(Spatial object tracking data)
= = =

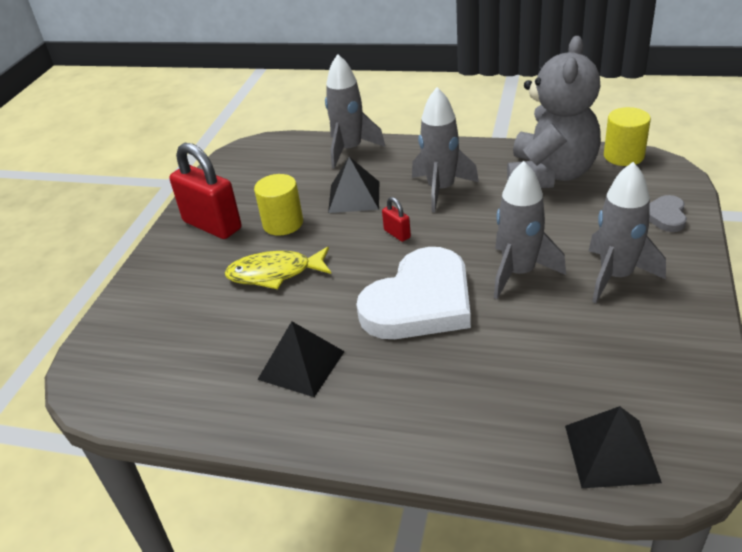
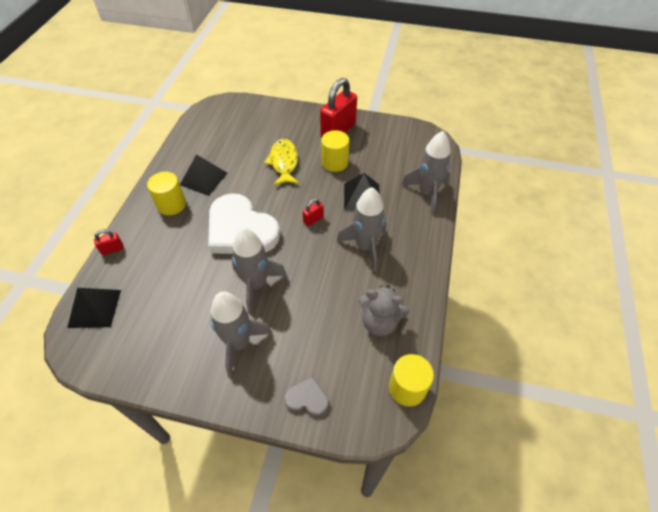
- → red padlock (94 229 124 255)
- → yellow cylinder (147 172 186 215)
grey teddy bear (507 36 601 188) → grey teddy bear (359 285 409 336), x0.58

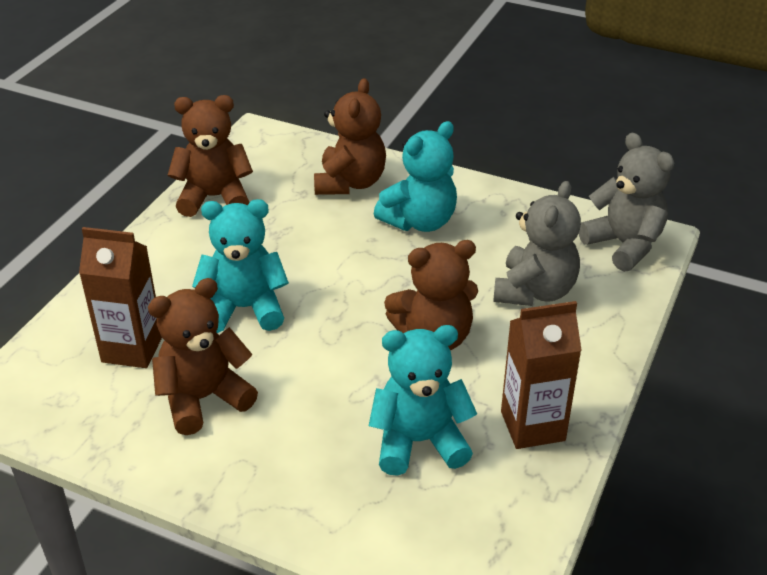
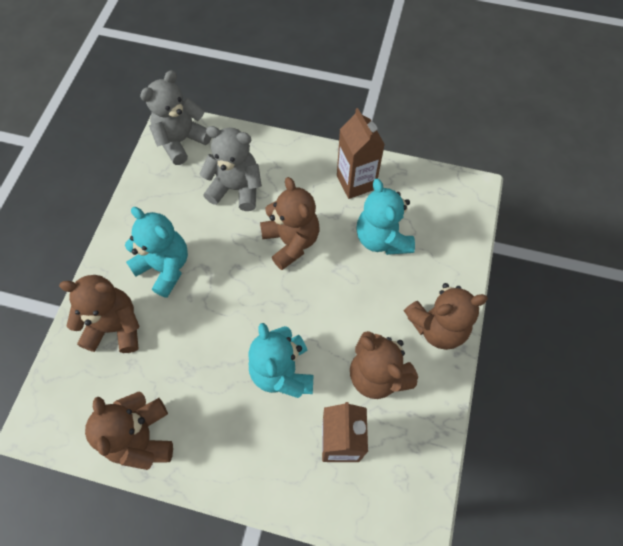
- → brown teddy bear (404 283 488 350)

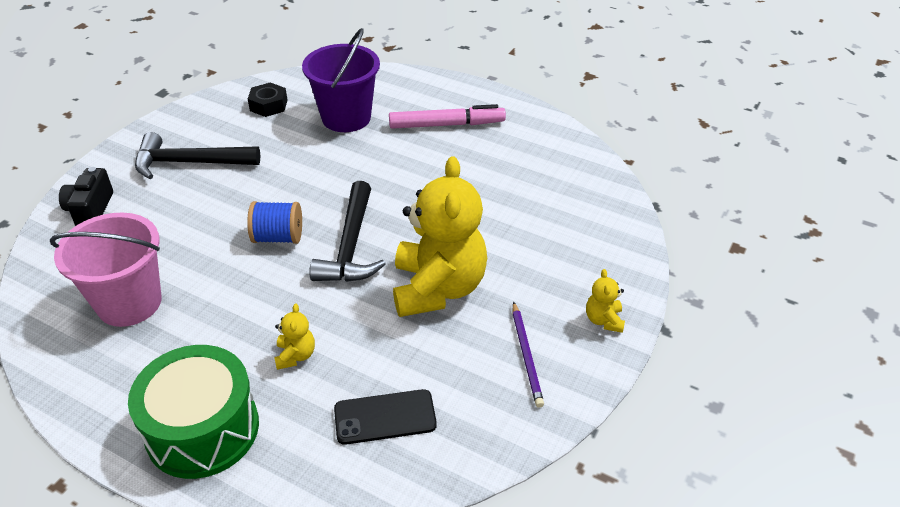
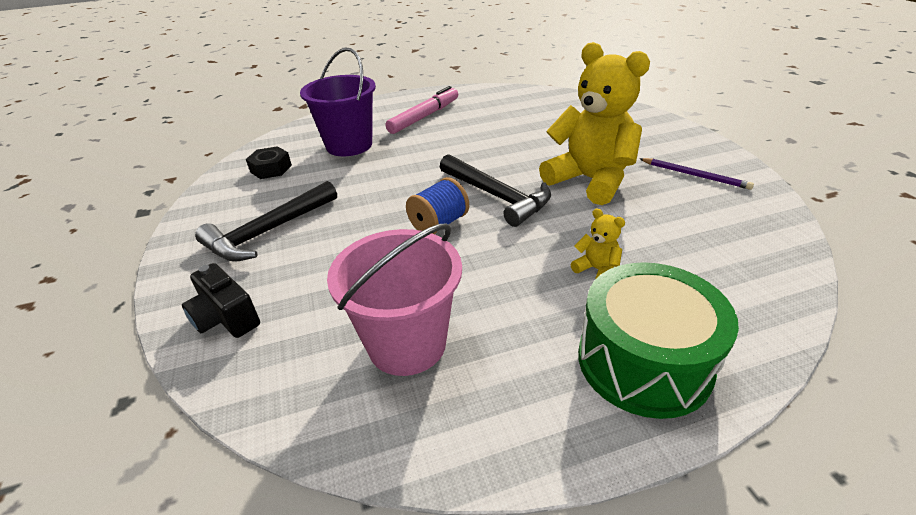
black phone (334 389 437 445) → -
yellow teddy bear (586 269 625 333) → -

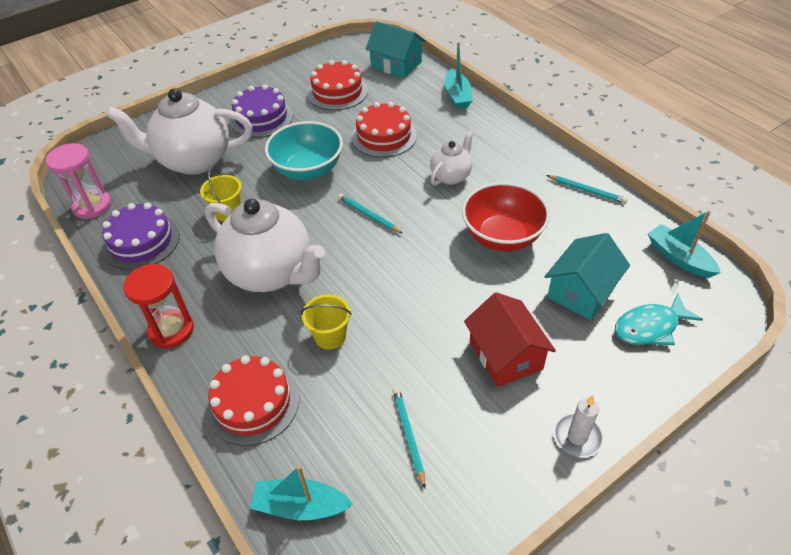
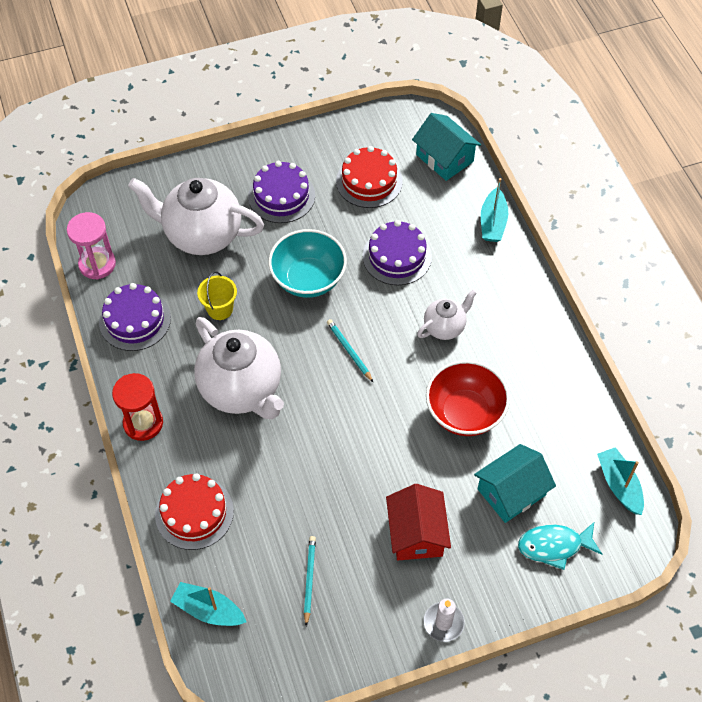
red cake (351 102 417 157) → purple cake (362 220 432 285)
yellow bucket (301 294 352 350) → -
turquoise pencil (546 175 628 204) → -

= = =

> _TASK ITEM_: Output, exactly and only, the lines beginning with the one that contains "yellow teddy bear" and ending at the last line of the records above. Drop the pictures.

> _REPLY_:
yellow teddy bear (586 269 625 333) → -

red cake (351 102 417 157) → purple cake (362 220 432 285)
yellow bucket (301 294 352 350) → -
turquoise pencil (546 175 628 204) → -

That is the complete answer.